- **Exercise objective**: Set down every entry below exactly as it stands.
*** Begin section ***
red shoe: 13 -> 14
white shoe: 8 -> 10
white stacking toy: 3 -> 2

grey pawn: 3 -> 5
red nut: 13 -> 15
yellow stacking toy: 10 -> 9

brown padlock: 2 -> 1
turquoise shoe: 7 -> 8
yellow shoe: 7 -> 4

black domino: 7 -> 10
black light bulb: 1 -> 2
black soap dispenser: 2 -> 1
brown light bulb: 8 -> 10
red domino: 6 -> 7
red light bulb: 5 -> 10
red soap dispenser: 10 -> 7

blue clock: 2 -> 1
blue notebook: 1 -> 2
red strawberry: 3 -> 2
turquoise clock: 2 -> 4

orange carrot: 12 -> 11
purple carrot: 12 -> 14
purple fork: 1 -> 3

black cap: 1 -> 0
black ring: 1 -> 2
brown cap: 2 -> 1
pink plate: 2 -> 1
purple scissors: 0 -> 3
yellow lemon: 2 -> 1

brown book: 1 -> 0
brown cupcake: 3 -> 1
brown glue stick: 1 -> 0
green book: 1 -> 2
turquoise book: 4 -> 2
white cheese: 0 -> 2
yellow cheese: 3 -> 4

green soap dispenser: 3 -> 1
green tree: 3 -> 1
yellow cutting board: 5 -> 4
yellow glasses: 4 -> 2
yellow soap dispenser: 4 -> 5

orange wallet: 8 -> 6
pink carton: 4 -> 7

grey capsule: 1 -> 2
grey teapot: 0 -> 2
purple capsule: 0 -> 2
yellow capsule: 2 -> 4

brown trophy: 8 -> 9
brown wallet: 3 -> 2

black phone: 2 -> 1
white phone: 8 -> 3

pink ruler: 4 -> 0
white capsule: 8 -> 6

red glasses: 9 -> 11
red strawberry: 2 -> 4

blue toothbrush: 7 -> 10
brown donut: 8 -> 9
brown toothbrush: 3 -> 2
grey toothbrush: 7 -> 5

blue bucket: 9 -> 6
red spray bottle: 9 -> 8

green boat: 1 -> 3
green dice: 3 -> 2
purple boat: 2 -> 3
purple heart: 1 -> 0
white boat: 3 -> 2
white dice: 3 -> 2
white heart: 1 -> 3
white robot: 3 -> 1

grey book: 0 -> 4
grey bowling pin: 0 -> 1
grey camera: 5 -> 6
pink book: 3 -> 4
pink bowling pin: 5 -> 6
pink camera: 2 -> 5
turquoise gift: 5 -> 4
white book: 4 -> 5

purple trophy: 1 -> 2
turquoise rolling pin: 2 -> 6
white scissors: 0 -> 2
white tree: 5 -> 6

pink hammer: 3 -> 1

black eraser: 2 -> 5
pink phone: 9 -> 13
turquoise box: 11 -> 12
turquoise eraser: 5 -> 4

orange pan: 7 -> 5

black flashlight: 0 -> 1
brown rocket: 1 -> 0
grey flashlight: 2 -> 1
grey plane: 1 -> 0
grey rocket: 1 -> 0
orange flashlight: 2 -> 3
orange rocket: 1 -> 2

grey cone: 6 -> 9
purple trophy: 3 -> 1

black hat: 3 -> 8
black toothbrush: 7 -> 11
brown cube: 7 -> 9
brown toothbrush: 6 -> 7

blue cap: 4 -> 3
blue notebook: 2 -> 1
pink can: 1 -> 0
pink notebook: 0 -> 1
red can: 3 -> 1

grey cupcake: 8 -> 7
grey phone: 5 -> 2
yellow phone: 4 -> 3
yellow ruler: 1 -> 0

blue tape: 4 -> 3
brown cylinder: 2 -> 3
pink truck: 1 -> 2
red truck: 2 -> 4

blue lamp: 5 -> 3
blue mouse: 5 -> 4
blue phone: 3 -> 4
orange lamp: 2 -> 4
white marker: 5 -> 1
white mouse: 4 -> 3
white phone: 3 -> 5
*** End section ***
- **Exercise result**:
red shoe: 13 -> 14
white shoe: 8 -> 10
white stacking toy: 3 -> 2

grey pawn: 3 -> 5
red nut: 13 -> 15
yellow stacking toy: 10 -> 9

brown padlock: 2 -> 1
turquoise shoe: 7 -> 8
yellow shoe: 7 -> 4

black domino: 7 -> 10
black light bulb: 1 -> 2
black soap dispenser: 2 -> 1
brown light bulb: 8 -> 10
red domino: 6 -> 7
red light bulb: 5 -> 10
red soap dispenser: 10 -> 7

blue clock: 2 -> 1
blue notebook: 1 -> 2
red strawberry: 3 -> 2
turquoise clock: 2 -> 4

orange carrot: 12 -> 11
purple carrot: 12 -> 14
purple fork: 1 -> 3

black cap: 1 -> 0
black ring: 1 -> 2
brown cap: 2 -> 1
pink plate: 2 -> 1
purple scissors: 0 -> 3
yellow lemon: 2 -> 1

brown book: 1 -> 0
brown cupcake: 3 -> 1
brown glue stick: 1 -> 0
green book: 1 -> 2
turquoise book: 4 -> 2
white cheese: 0 -> 2
yellow cheese: 3 -> 4

green soap dispenser: 3 -> 1
green tree: 3 -> 1
yellow cutting board: 5 -> 4
yellow glasses: 4 -> 2
yellow soap dispenser: 4 -> 5

orange wallet: 8 -> 6
pink carton: 4 -> 7

grey capsule: 1 -> 2
grey teapot: 0 -> 2
purple capsule: 0 -> 2
yellow capsule: 2 -> 4

brown trophy: 8 -> 9
brown wallet: 3 -> 2

black phone: 2 -> 1
white phone: 8 -> 3

pink ruler: 4 -> 0
white capsule: 8 -> 6

red glasses: 9 -> 11
red strawberry: 2 -> 4

blue toothbrush: 7 -> 10
brown donut: 8 -> 9
brown toothbrush: 3 -> 2
grey toothbrush: 7 -> 5

blue bucket: 9 -> 6
red spray bottle: 9 -> 8

green boat: 1 -> 3
green dice: 3 -> 2
purple boat: 2 -> 3
purple heart: 1 -> 0
white boat: 3 -> 2
white dice: 3 -> 2
white heart: 1 -> 3
white robot: 3 -> 1

grey book: 0 -> 4
grey bowling pin: 0 -> 1
grey camera: 5 -> 6
pink book: 3 -> 4
pink bowling pin: 5 -> 6
pink camera: 2 -> 5
turquoise gift: 5 -> 4
white book: 4 -> 5

purple trophy: 1 -> 2
turquoise rolling pin: 2 -> 6
white scissors: 0 -> 2
white tree: 5 -> 6

pink hammer: 3 -> 1

black eraser: 2 -> 5
pink phone: 9 -> 13
turquoise box: 11 -> 12
turquoise eraser: 5 -> 4

orange pan: 7 -> 5

black flashlight: 0 -> 1
brown rocket: 1 -> 0
grey flashlight: 2 -> 1
grey plane: 1 -> 0
grey rocket: 1 -> 0
orange flashlight: 2 -> 3
orange rocket: 1 -> 2

grey cone: 6 -> 9
purple trophy: 3 -> 1

black hat: 3 -> 8
black toothbrush: 7 -> 11
brown cube: 7 -> 9
brown toothbrush: 6 -> 7

blue cap: 4 -> 3
blue notebook: 2 -> 1
pink can: 1 -> 0
pink notebook: 0 -> 1
red can: 3 -> 1

grey cupcake: 8 -> 7
grey phone: 5 -> 2
yellow phone: 4 -> 3
yellow ruler: 1 -> 0

blue tape: 4 -> 3
brown cylinder: 2 -> 3
pink truck: 1 -> 2
red truck: 2 -> 4

blue lamp: 5 -> 3
blue mouse: 5 -> 4
blue phone: 3 -> 4
orange lamp: 2 -> 4
white marker: 5 -> 1
white mouse: 4 -> 3
white phone: 3 -> 5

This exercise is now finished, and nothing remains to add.